Try it: Your job with the data below: print everything from the line that holds "R3: 5.6k (DGND, LED_A) -> none" down to the line that holds "U20: NOR 74LS02", ends included, exactly, and nothing else.

Material for this exercise:
.....

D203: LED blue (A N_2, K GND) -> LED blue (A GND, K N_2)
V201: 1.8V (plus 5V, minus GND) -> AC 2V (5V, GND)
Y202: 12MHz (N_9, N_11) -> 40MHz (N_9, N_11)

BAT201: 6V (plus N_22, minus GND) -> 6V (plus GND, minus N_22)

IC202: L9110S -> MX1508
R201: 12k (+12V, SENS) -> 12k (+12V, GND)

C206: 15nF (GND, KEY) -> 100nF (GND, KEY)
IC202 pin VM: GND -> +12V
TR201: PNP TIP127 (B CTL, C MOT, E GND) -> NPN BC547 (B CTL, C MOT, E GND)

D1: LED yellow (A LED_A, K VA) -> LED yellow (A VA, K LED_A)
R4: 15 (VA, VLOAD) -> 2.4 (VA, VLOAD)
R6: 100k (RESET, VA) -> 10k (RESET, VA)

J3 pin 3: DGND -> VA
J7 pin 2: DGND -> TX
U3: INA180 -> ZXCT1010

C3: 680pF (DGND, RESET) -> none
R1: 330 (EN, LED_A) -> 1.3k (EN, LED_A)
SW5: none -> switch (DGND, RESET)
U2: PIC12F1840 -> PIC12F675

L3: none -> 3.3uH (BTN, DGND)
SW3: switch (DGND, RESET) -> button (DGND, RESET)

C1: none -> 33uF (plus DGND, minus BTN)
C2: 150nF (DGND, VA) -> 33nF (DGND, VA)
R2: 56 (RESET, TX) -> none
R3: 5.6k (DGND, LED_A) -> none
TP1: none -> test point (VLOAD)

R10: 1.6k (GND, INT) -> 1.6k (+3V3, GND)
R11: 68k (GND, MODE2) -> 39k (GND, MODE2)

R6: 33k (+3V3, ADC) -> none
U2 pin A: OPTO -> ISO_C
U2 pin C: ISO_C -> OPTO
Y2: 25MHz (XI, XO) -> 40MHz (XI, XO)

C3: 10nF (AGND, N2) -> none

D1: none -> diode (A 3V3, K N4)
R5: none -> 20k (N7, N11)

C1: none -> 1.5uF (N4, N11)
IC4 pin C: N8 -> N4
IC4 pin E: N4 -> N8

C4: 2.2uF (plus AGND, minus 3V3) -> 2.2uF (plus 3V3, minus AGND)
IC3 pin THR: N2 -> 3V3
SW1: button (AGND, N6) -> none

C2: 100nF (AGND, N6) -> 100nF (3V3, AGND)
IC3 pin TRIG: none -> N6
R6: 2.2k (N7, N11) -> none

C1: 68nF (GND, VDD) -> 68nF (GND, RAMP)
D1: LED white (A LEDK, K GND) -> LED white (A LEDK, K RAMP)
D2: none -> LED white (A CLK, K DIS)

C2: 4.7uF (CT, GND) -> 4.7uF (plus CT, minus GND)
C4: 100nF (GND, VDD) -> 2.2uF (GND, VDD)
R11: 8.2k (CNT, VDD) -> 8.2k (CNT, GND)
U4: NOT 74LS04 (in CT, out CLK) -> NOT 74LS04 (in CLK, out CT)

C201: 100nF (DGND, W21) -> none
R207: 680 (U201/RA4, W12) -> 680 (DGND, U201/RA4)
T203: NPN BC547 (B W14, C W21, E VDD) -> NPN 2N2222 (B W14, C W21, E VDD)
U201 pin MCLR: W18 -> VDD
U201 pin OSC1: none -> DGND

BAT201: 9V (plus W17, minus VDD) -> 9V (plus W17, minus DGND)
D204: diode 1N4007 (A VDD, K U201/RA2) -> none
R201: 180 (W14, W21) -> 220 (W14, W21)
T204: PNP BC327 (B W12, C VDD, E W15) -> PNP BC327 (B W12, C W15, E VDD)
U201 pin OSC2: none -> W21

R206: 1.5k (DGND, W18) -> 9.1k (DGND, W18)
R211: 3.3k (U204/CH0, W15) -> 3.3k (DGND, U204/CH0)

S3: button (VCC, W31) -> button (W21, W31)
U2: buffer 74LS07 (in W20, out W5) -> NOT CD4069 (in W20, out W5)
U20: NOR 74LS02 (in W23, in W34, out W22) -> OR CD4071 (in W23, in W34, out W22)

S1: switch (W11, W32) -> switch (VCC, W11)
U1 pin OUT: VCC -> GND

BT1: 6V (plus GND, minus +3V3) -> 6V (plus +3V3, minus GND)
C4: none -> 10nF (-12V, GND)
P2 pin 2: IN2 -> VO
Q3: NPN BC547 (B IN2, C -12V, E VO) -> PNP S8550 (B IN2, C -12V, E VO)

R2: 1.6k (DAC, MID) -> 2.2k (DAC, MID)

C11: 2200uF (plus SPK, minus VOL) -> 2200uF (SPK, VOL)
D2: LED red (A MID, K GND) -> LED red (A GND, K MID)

.....

Answer area:
R3: 5.6k (DGND, LED_A) -> none
TP1: none -> test point (VLOAD)

R10: 1.6k (GND, INT) -> 1.6k (+3V3, GND)
R11: 68k (GND, MODE2) -> 39k (GND, MODE2)

R6: 33k (+3V3, ADC) -> none
U2 pin A: OPTO -> ISO_C
U2 pin C: ISO_C -> OPTO
Y2: 25MHz (XI, XO) -> 40MHz (XI, XO)

C3: 10nF (AGND, N2) -> none

D1: none -> diode (A 3V3, K N4)
R5: none -> 20k (N7, N11)

C1: none -> 1.5uF (N4, N11)
IC4 pin C: N8 -> N4
IC4 pin E: N4 -> N8

C4: 2.2uF (plus AGND, minus 3V3) -> 2.2uF (plus 3V3, minus AGND)
IC3 pin THR: N2 -> 3V3
SW1: button (AGND, N6) -> none

C2: 100nF (AGND, N6) -> 100nF (3V3, AGND)
IC3 pin TRIG: none -> N6
R6: 2.2k (N7, N11) -> none

C1: 68nF (GND, VDD) -> 68nF (GND, RAMP)
D1: LED white (A LEDK, K GND) -> LED white (A LEDK, K RAMP)
D2: none -> LED white (A CLK, K DIS)

C2: 4.7uF (CT, GND) -> 4.7uF (plus CT, minus GND)
C4: 100nF (GND, VDD) -> 2.2uF (GND, VDD)
R11: 8.2k (CNT, VDD) -> 8.2k (CNT, GND)
U4: NOT 74LS04 (in CT, out CLK) -> NOT 74LS04 (in CLK, out CT)

C201: 100nF (DGND, W21) -> none
R207: 680 (U201/RA4, W12) -> 680 (DGND, U201/RA4)
T203: NPN BC547 (B W14, C W21, E VDD) -> NPN 2N2222 (B W14, C W21, E VDD)
U201 pin MCLR: W18 -> VDD
U201 pin OSC1: none -> DGND

BAT201: 9V (plus W17, minus VDD) -> 9V (plus W17, minus DGND)
D204: diode 1N4007 (A VDD, K U201/RA2) -> none
R201: 180 (W14, W21) -> 220 (W14, W21)
T204: PNP BC327 (B W12, C VDD, E W15) -> PNP BC327 (B W12, C W15, E VDD)
U201 pin OSC2: none -> W21

R206: 1.5k (DGND, W18) -> 9.1k (DGND, W18)
R211: 3.3k (U204/CH0, W15) -> 3.3k (DGND, U204/CH0)

S3: button (VCC, W31) -> button (W21, W31)
U2: buffer 74LS07 (in W20, out W5) -> NOT CD4069 (in W20, out W5)
U20: NOR 74LS02 (in W23, in W34, out W22) -> OR CD4071 (in W23, in W34, out W22)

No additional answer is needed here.